▶ [Exercise description] Using the listing below, please print exactly the lines from the one with "orange clock: 9 -> 11" through the one with "pink fish: 3 -> 0". Leave out every picture.

▶ [Source material]
· · · · · · ·

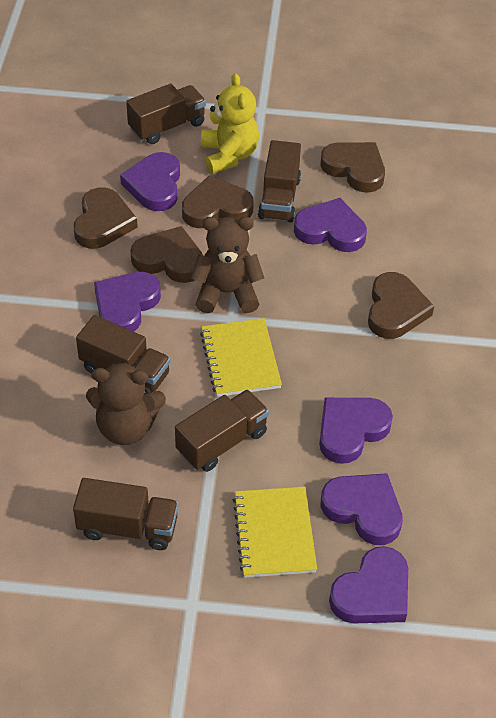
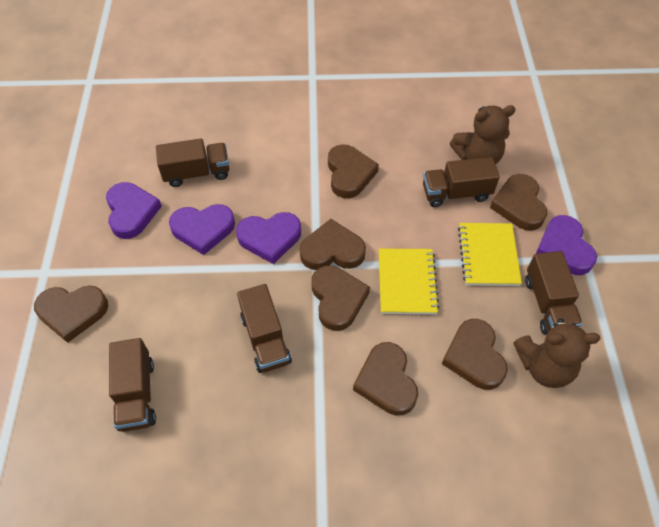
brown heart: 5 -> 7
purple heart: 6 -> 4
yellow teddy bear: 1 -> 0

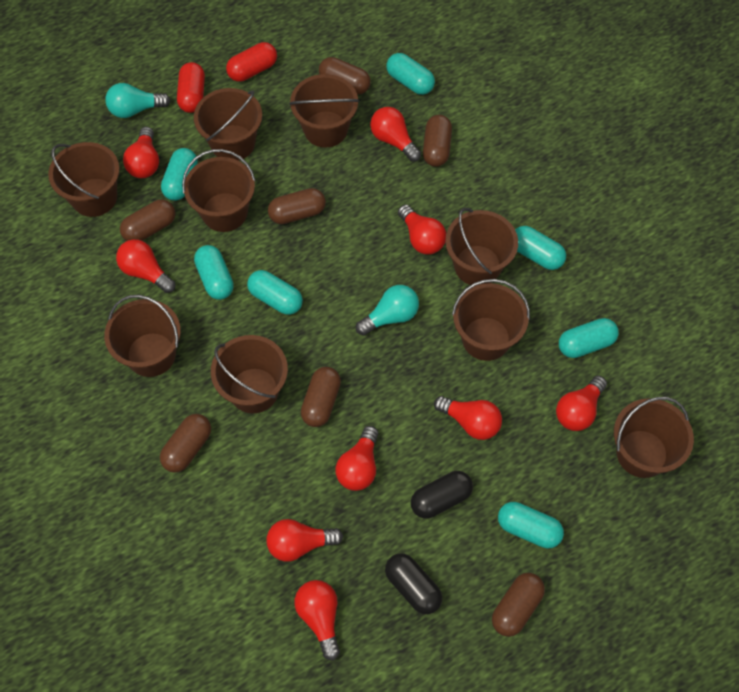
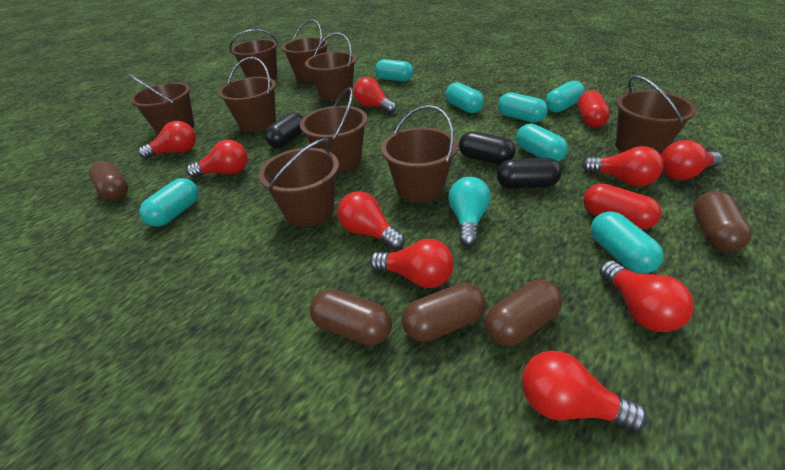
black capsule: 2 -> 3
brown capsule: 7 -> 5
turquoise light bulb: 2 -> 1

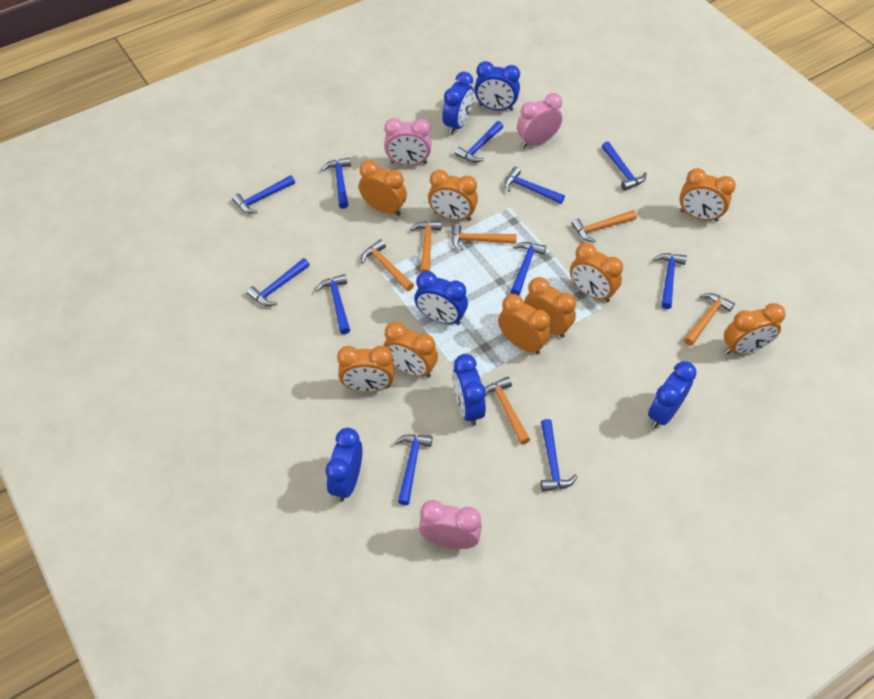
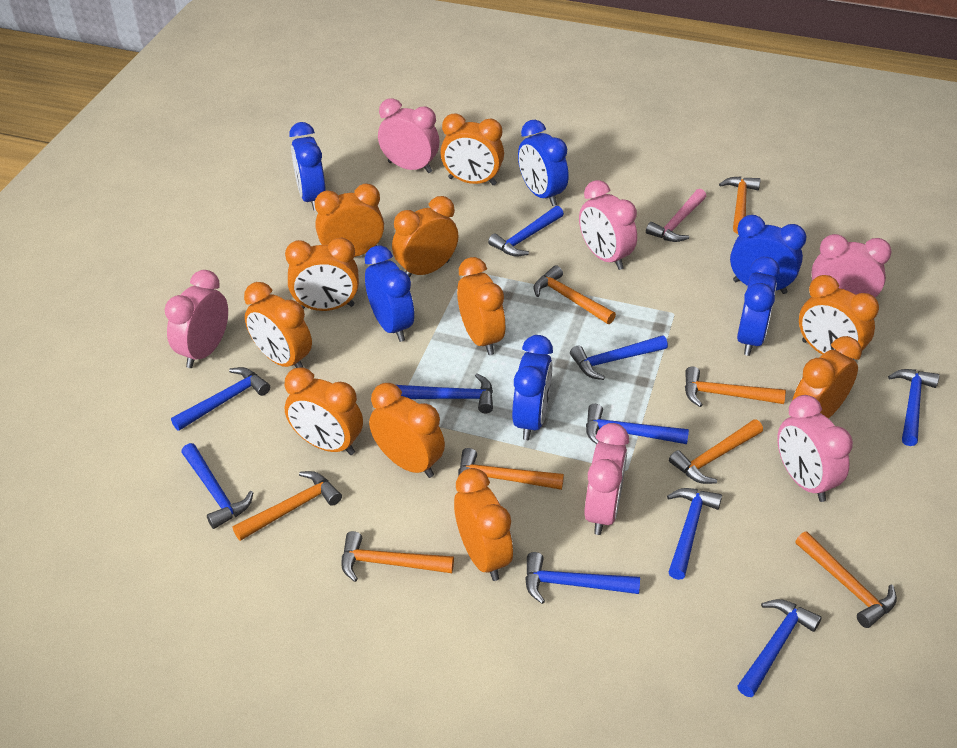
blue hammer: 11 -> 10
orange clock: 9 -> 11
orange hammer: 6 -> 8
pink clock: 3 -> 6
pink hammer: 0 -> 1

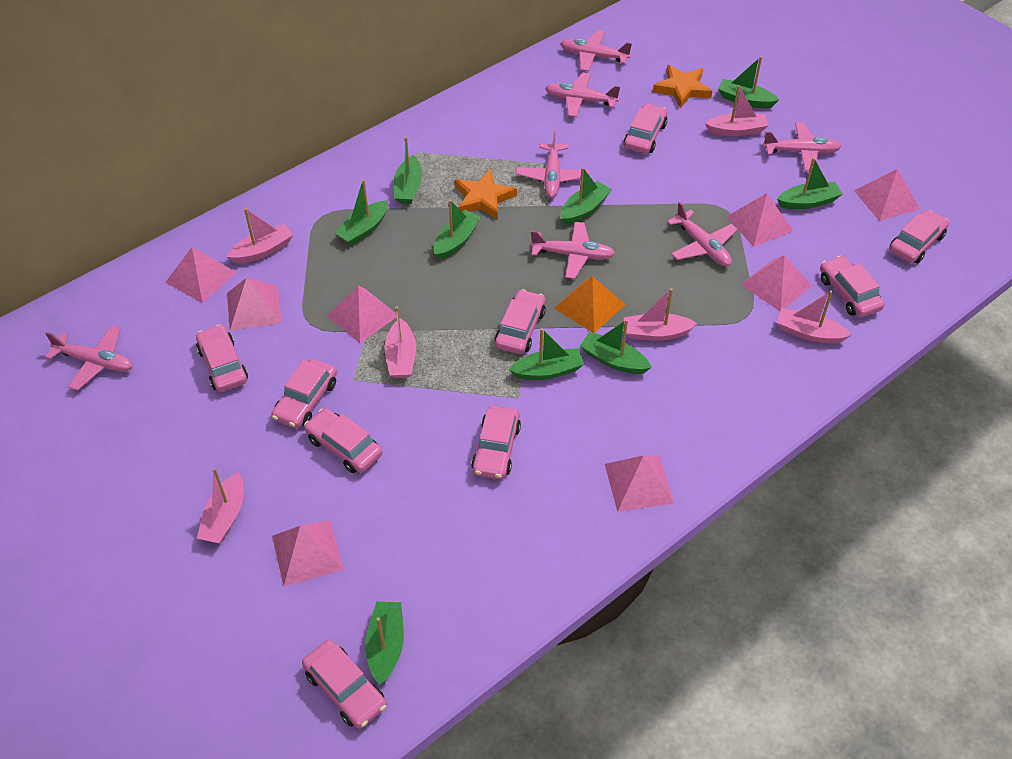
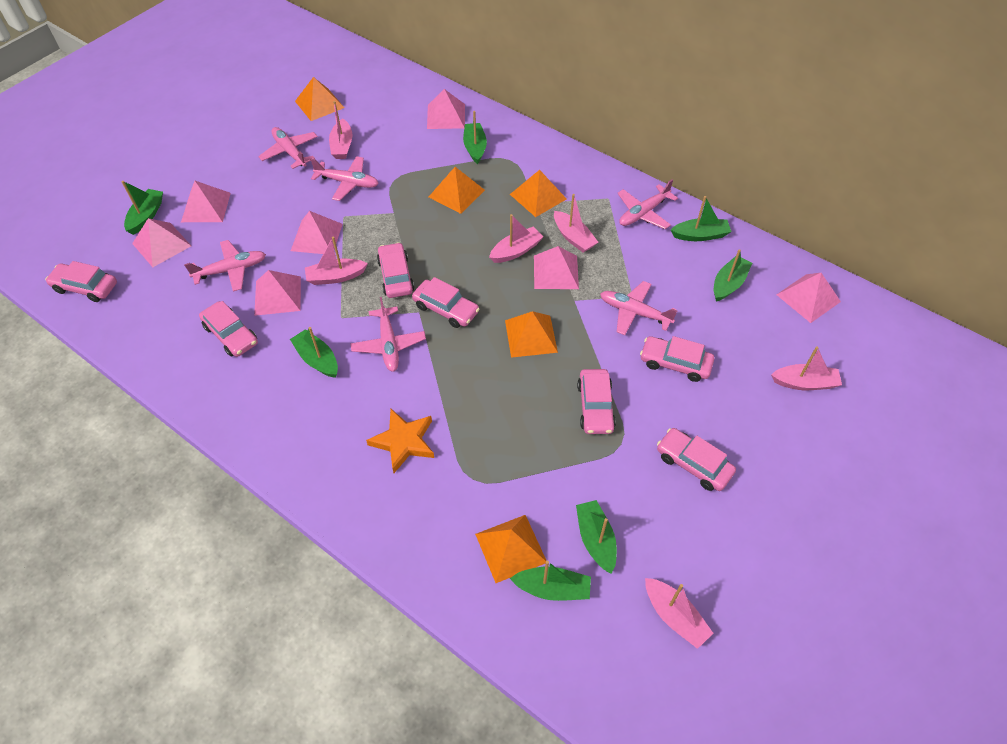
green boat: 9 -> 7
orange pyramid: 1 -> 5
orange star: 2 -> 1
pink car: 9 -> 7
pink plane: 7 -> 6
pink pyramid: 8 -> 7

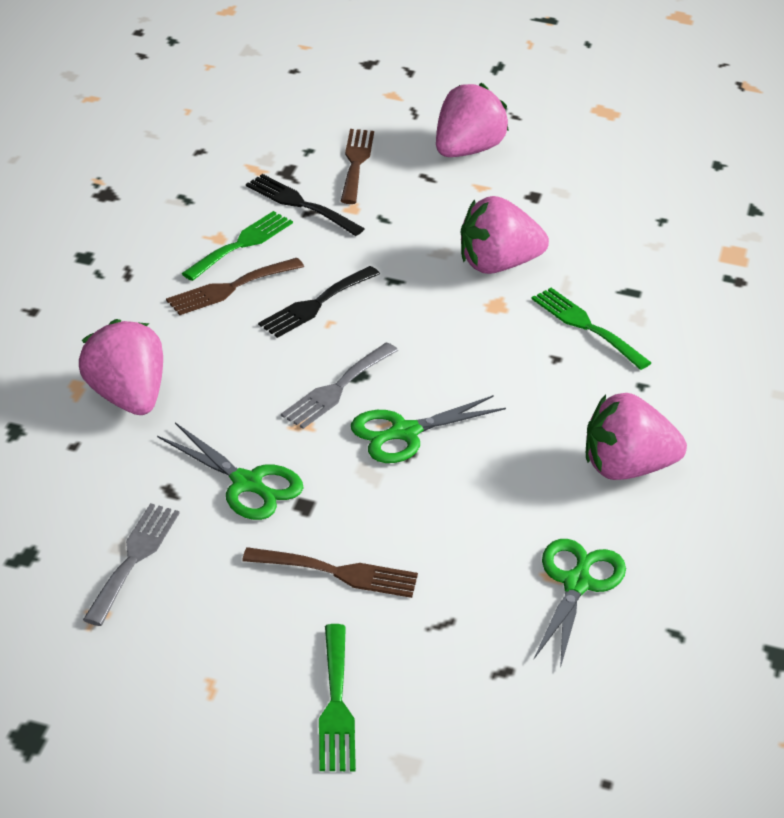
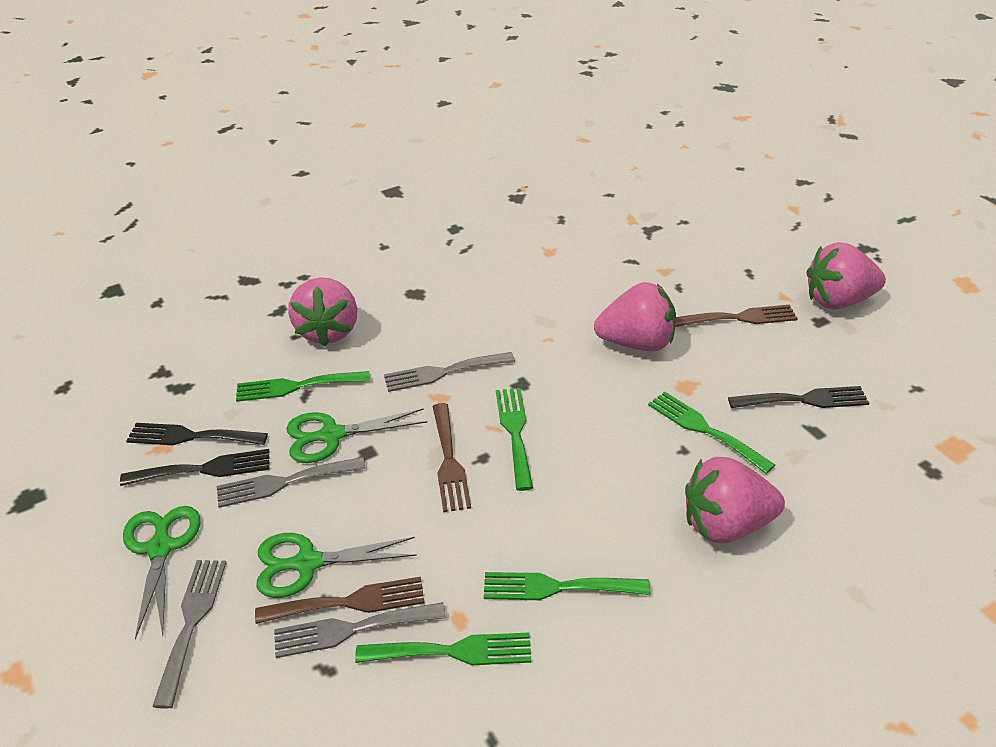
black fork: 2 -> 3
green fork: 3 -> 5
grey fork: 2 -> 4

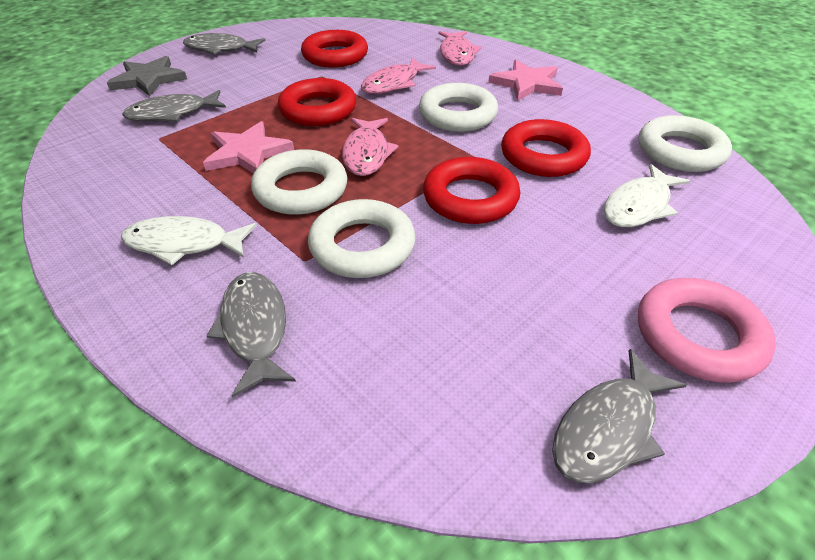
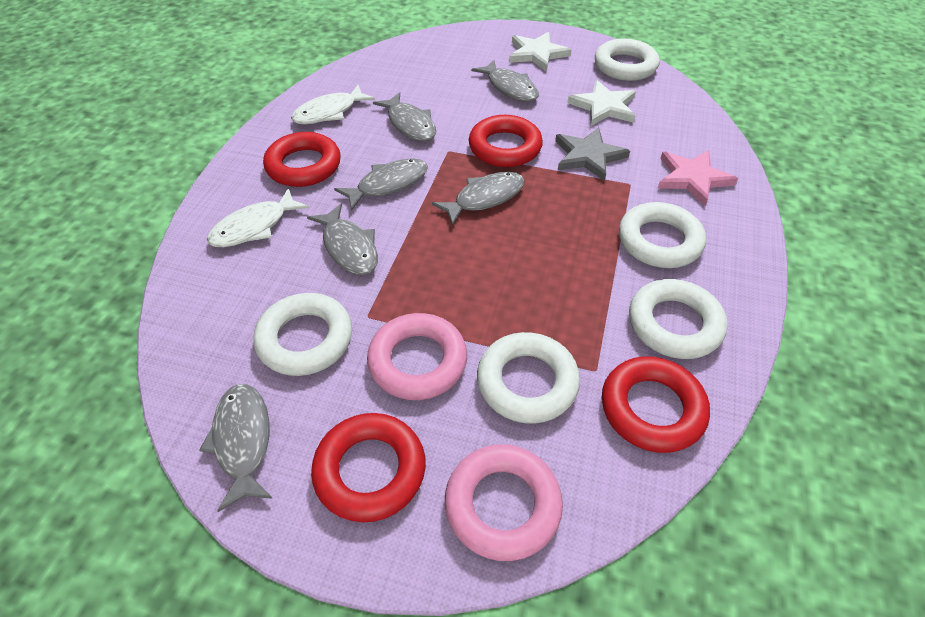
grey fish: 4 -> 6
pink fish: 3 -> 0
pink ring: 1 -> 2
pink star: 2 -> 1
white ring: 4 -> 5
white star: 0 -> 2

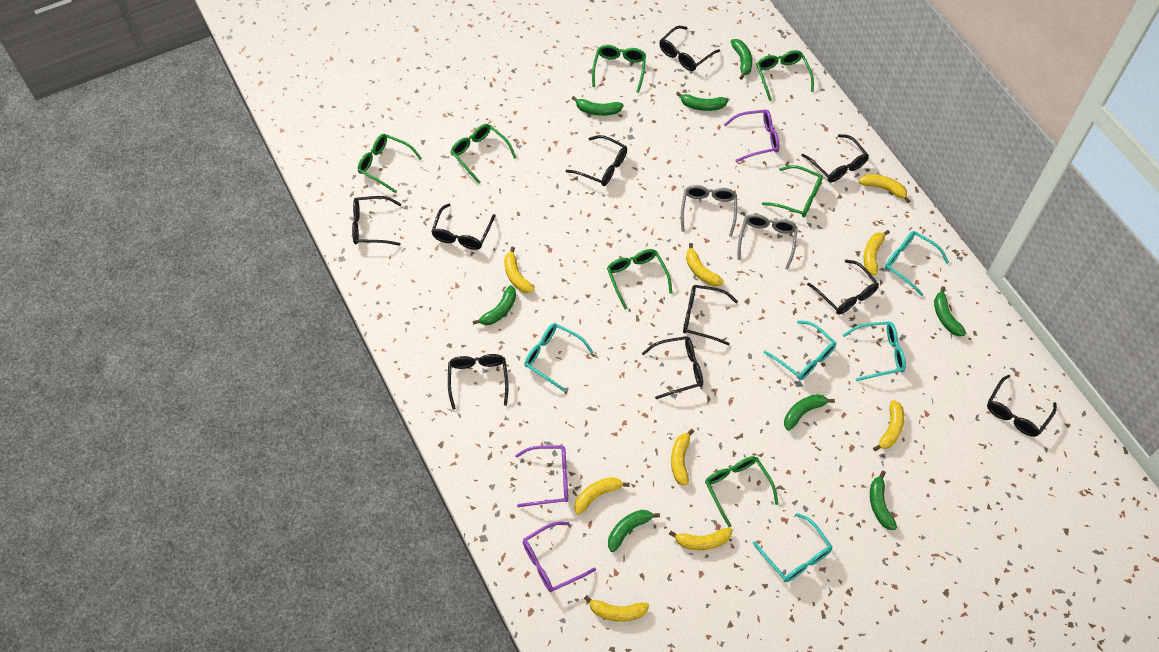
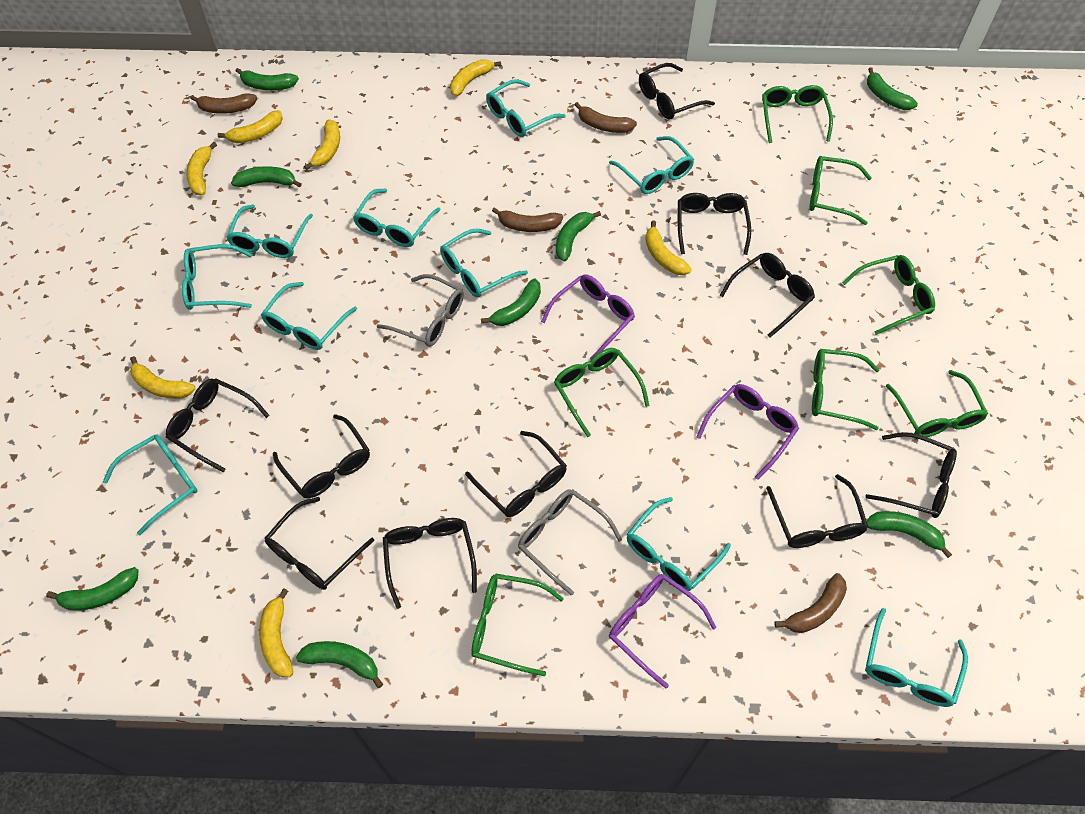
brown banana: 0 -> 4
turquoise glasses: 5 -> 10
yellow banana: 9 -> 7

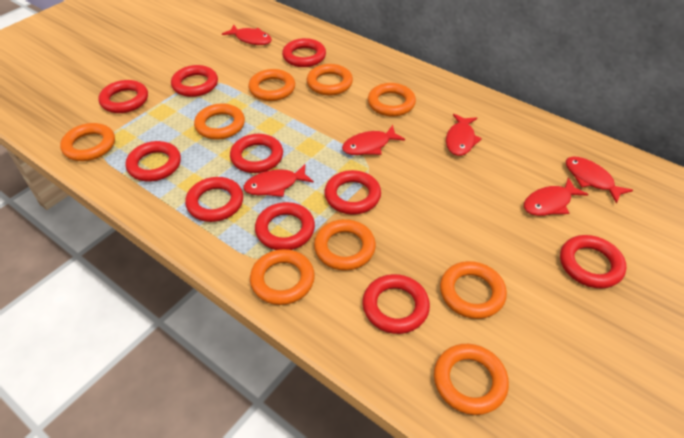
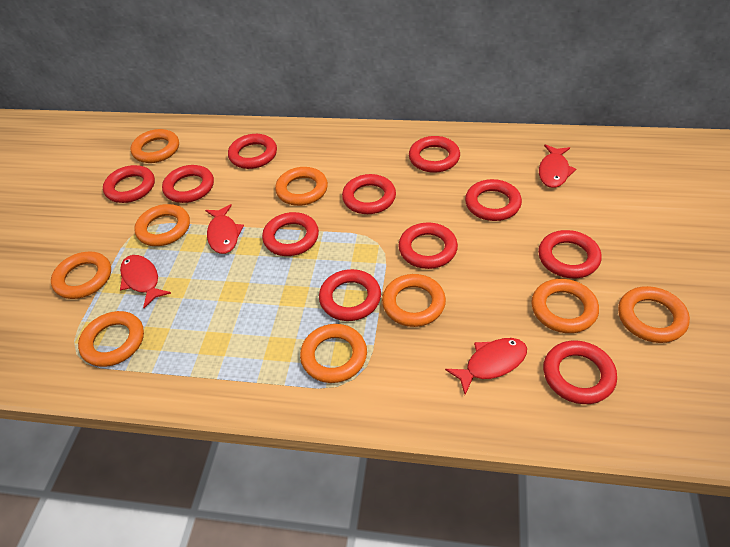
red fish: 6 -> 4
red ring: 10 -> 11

· · · · · · ·

▶ [Result below]
orange clock: 9 -> 11
orange hammer: 6 -> 8
pink clock: 3 -> 6
pink hammer: 0 -> 1

green boat: 9 -> 7
orange pyramid: 1 -> 5
orange star: 2 -> 1
pink car: 9 -> 7
pink plane: 7 -> 6
pink pyramid: 8 -> 7

black fork: 2 -> 3
green fork: 3 -> 5
grey fork: 2 -> 4

grey fish: 4 -> 6
pink fish: 3 -> 0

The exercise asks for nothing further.